▶ **COLLECTED MATERIAL**
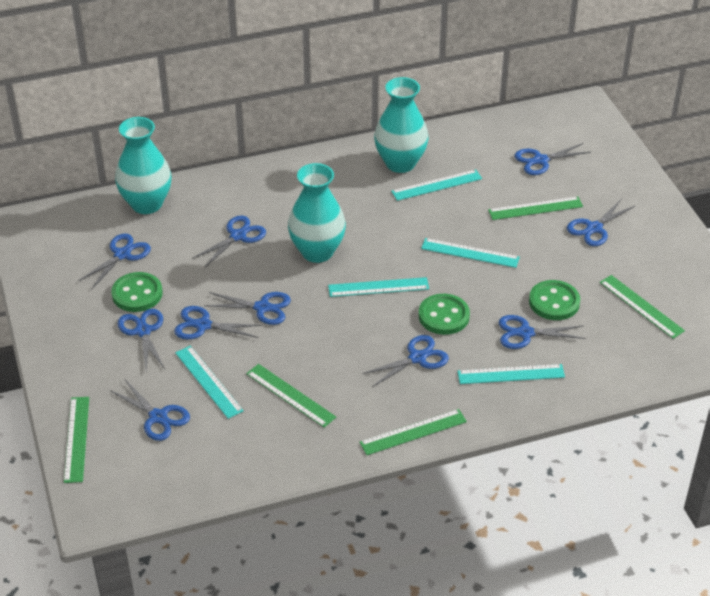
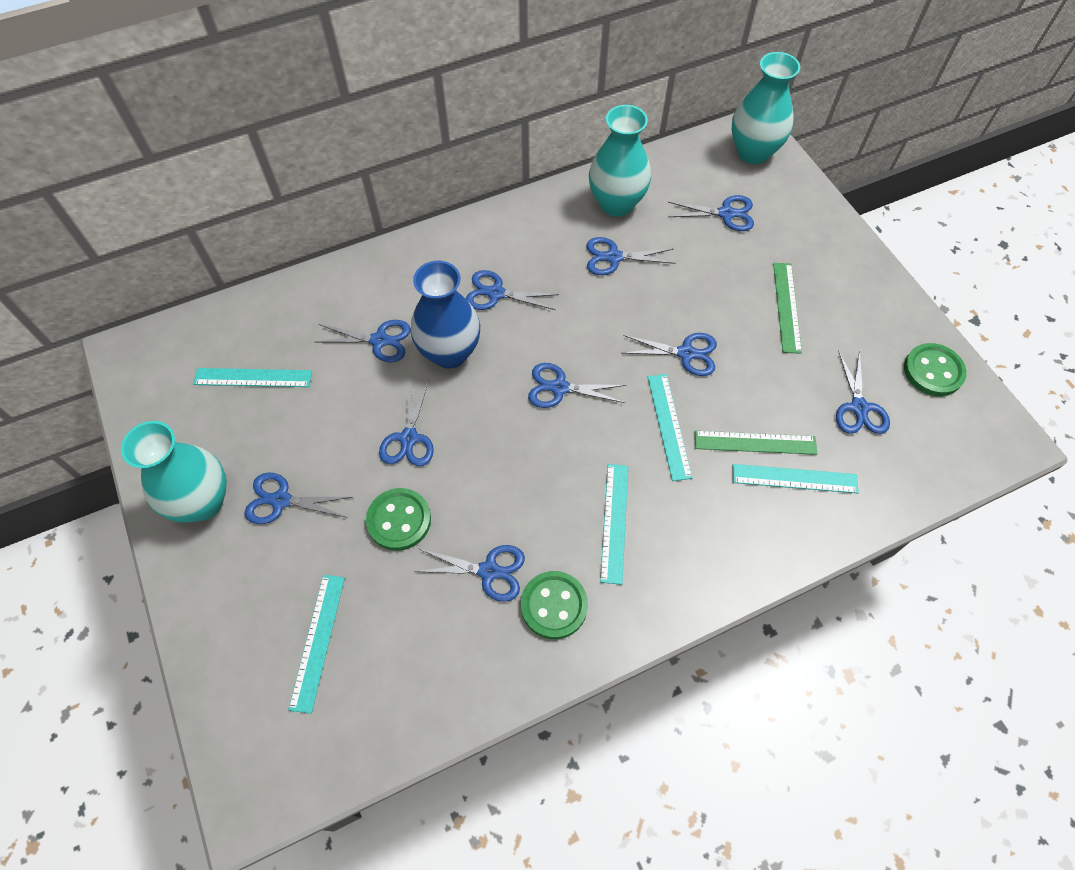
blue vase: 0 -> 1
green ruler: 5 -> 2

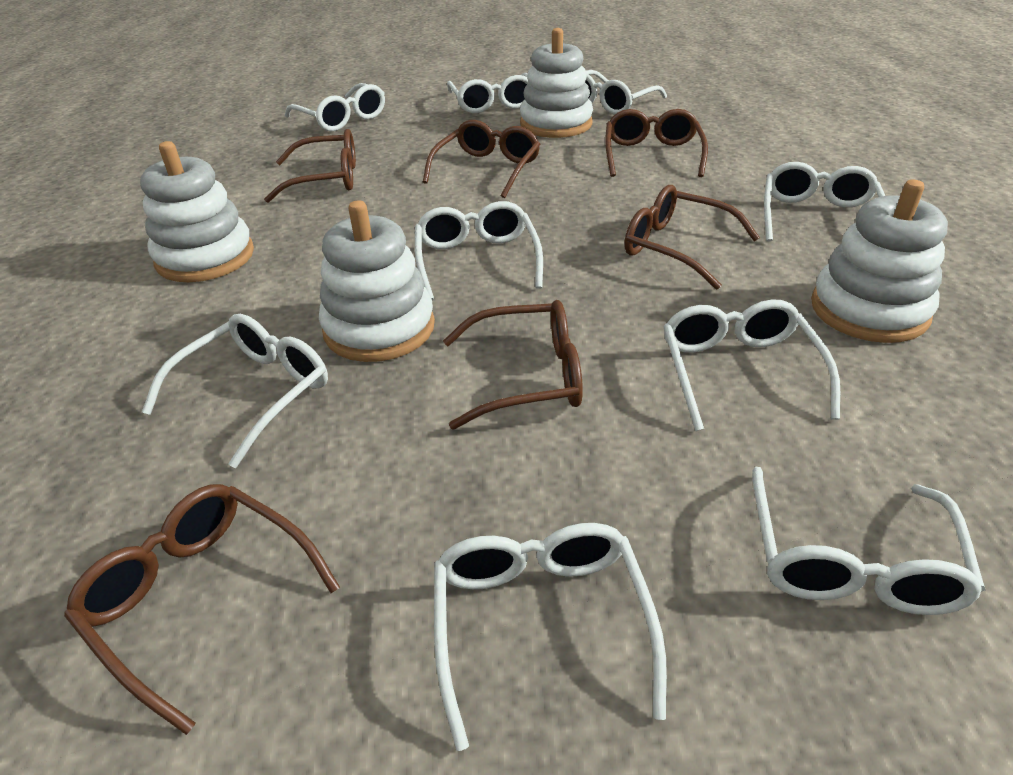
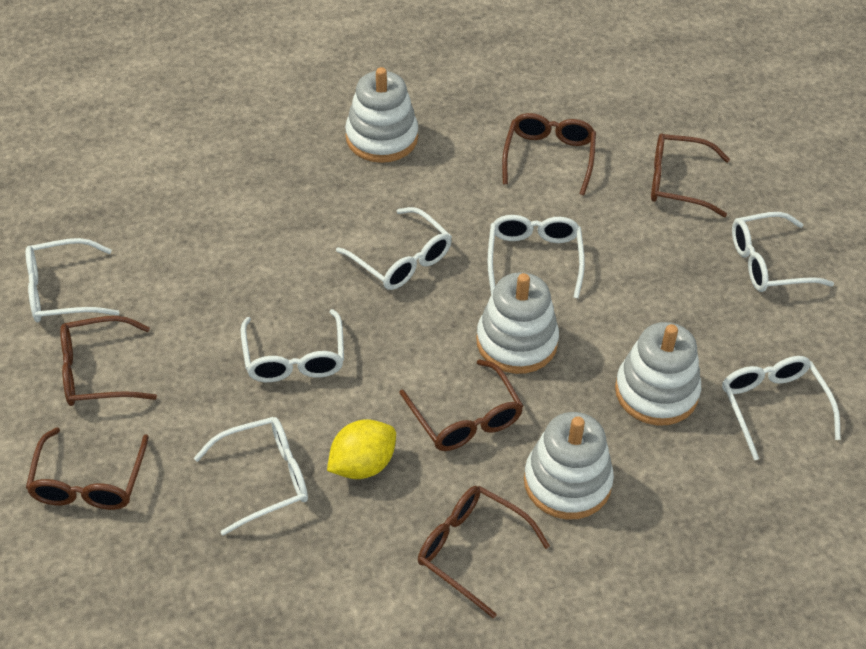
white glasses: 9 -> 7
yellow lemon: 0 -> 1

▶ **PROBLEM**
Write the data out again word for word; leave the pictures behind.

▶ **EXERCISE RESPONSE**
blue vase: 0 -> 1
green ruler: 5 -> 2

white glasses: 9 -> 7
yellow lemon: 0 -> 1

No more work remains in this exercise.